What is required =
Find the line containing "(172, 417) = (309, 446): yellow" in the listing below. Repeat it exactly, along with each following line up to and including the one containing "(244, 585) = (397, 656): orange".

Records supplied =
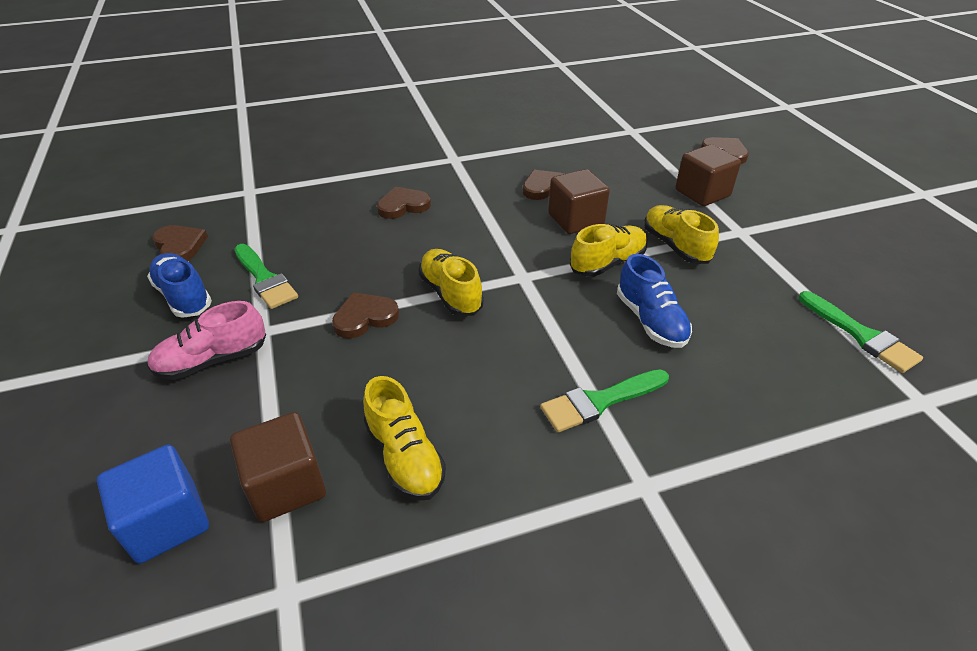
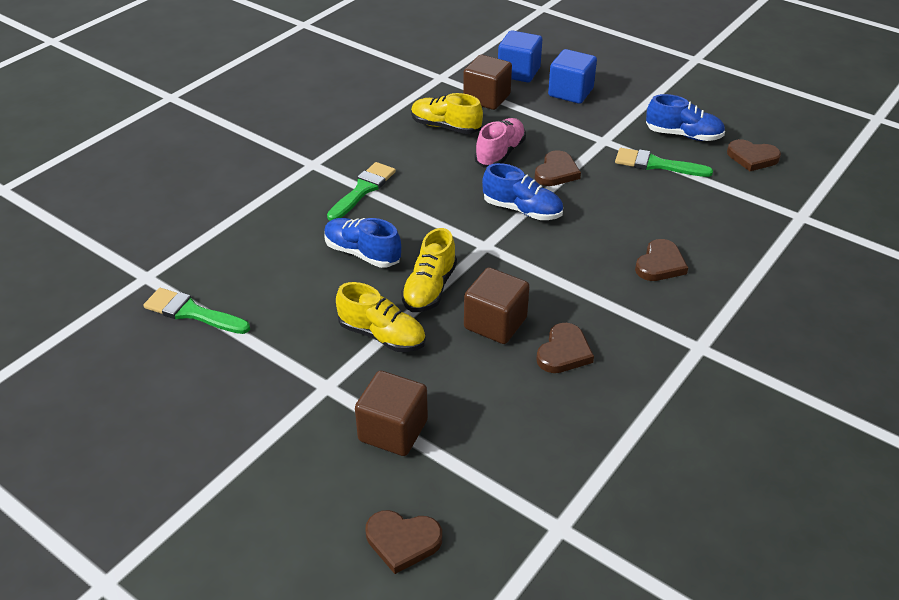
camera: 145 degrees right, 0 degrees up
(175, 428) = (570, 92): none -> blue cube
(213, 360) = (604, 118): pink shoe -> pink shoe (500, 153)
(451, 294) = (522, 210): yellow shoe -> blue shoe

==

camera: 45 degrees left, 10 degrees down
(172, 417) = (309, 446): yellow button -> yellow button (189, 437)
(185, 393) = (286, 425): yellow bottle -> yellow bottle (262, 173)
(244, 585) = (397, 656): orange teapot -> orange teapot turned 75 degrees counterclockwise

Response =
(172, 417) = (309, 446): yellow button -> yellow button (189, 437)
(185, 393) = (286, 425): yellow bottle -> yellow bottle (262, 173)
(244, 585) = (397, 656): orange teapot -> orange teapot turned 75 degrees counterclockwise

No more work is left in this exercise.